_What you need to do_: The copy you return should hold only the lines from the top of the data below through the line with "old: ORANGE MOUSE", each duplicated exactly and with no pictures.

_Stored items_:
****

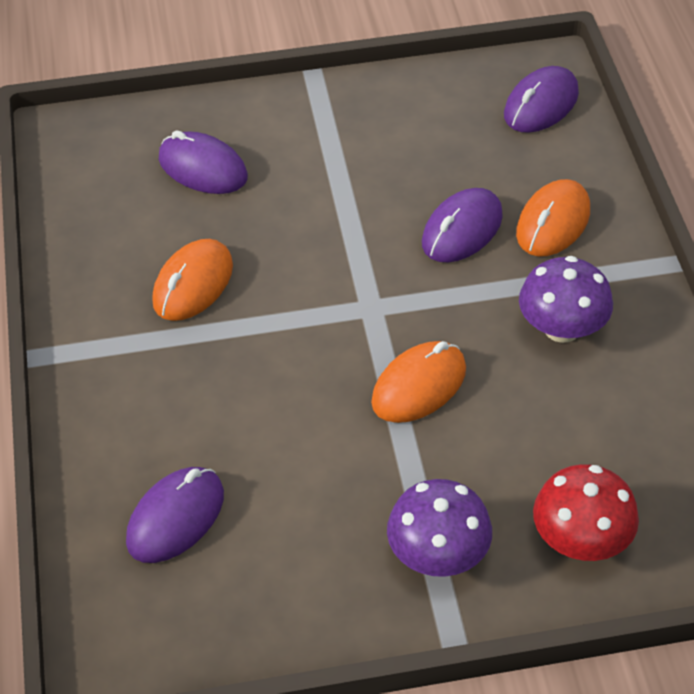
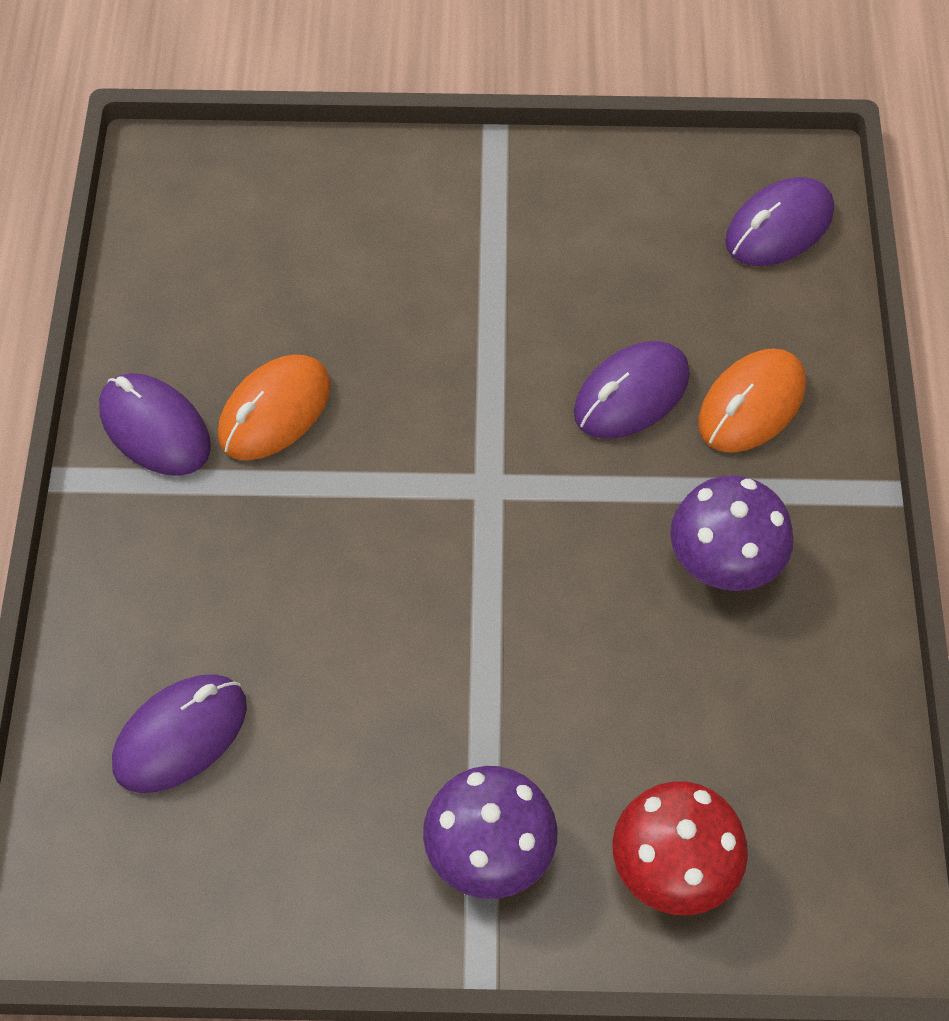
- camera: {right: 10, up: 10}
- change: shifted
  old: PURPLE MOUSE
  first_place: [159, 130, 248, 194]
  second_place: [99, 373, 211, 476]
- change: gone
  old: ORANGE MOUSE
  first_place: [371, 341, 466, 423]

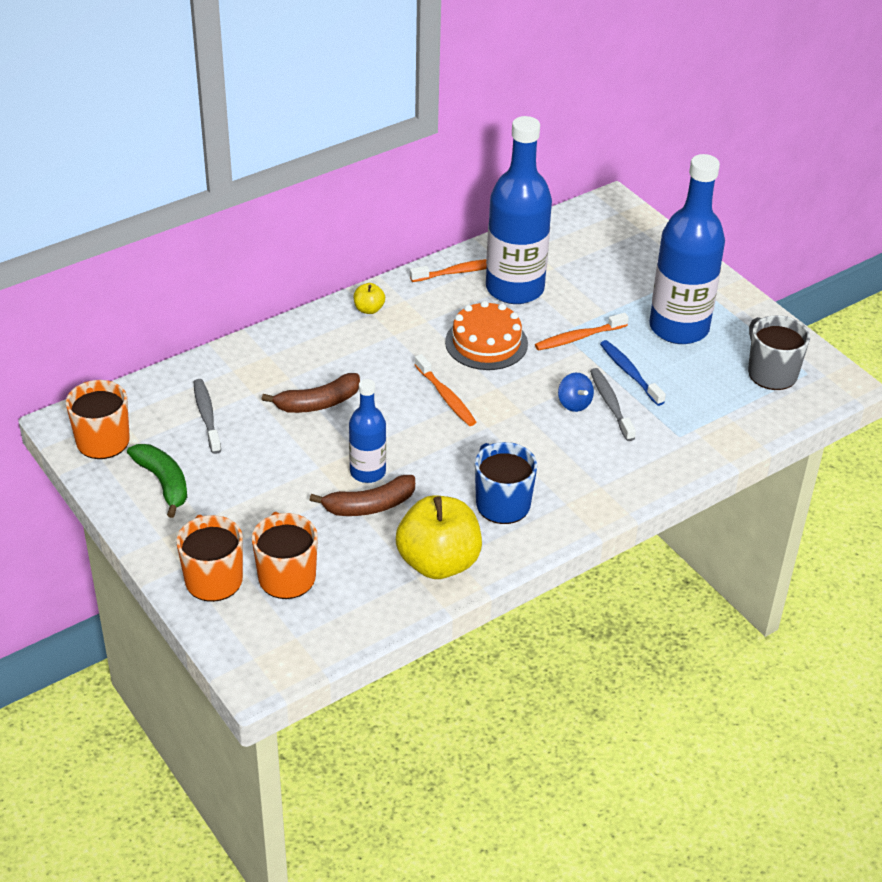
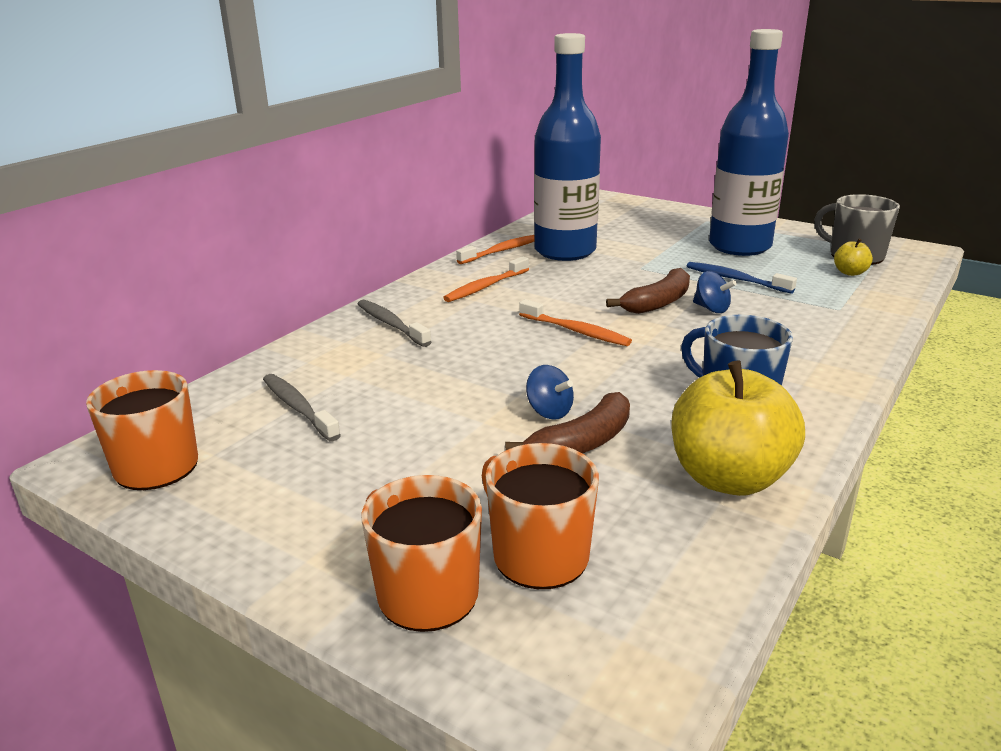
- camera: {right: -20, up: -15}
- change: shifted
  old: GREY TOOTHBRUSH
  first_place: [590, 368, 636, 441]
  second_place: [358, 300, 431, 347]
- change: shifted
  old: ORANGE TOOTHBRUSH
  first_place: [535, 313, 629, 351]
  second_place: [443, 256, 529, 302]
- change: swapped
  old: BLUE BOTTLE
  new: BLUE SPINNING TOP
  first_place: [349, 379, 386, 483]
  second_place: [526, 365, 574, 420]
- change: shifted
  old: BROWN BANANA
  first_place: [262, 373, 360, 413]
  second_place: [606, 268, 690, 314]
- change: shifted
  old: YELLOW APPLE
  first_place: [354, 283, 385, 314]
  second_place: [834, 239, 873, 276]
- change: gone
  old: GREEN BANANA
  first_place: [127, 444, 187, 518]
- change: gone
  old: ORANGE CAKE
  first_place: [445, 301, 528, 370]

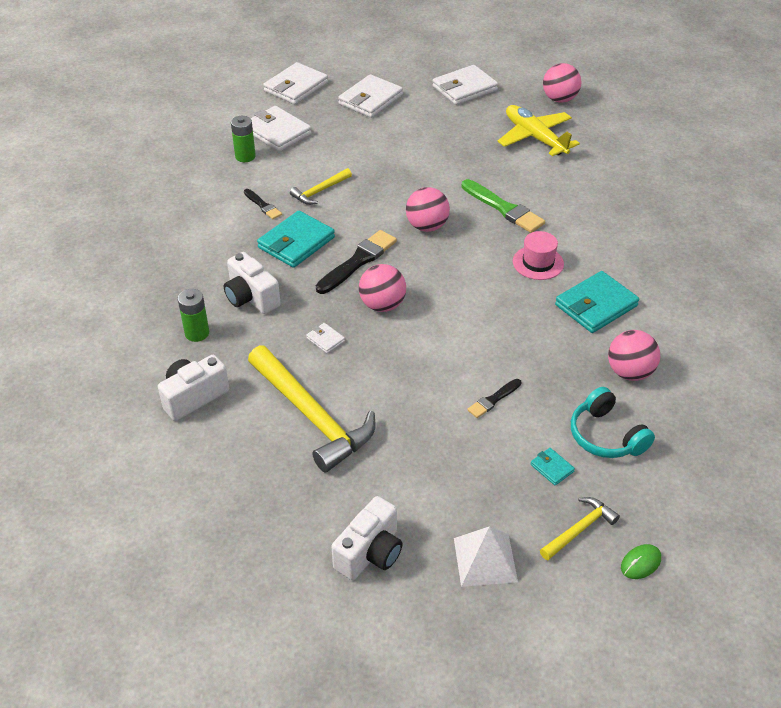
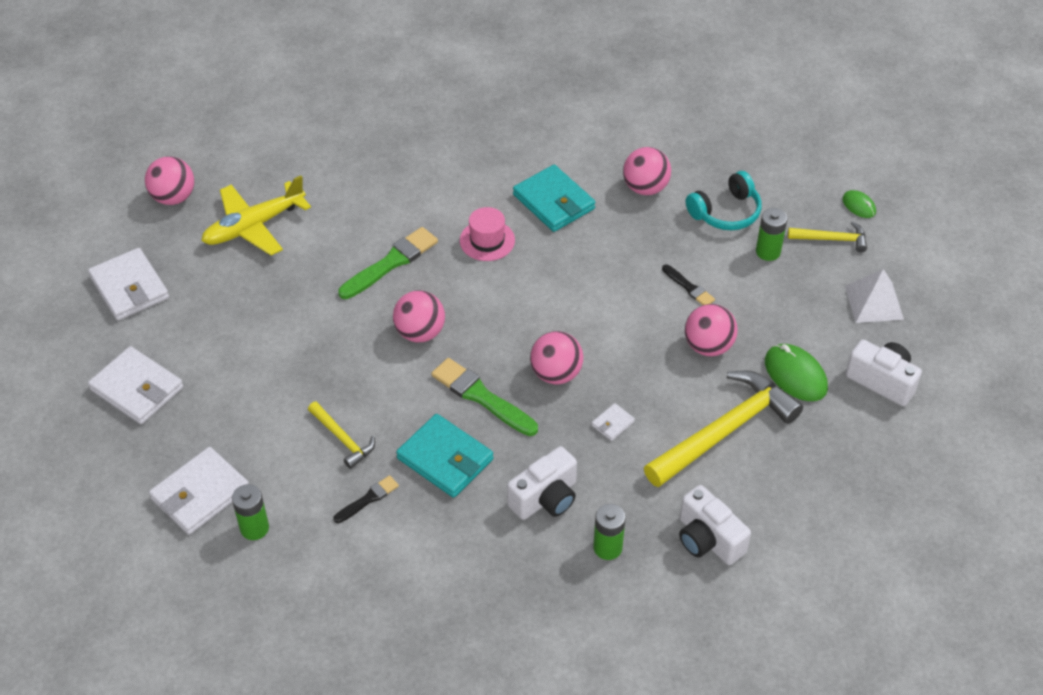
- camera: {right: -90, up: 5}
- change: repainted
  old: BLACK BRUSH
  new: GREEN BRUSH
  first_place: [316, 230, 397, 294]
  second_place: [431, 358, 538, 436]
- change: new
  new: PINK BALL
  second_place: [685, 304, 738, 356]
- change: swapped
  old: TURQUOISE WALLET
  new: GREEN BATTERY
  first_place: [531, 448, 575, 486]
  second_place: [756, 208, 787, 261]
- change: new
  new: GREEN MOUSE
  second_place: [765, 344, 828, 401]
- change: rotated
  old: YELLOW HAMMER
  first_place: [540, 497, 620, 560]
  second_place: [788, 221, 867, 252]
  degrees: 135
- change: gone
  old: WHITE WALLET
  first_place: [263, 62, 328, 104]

****

_Response box_:
- camera: {right: 10, up: 10}
- change: shifted
  old: PURPLE MOUSE
  first_place: [159, 130, 248, 194]
  second_place: [99, 373, 211, 476]
- change: gone
  old: ORANGE MOUSE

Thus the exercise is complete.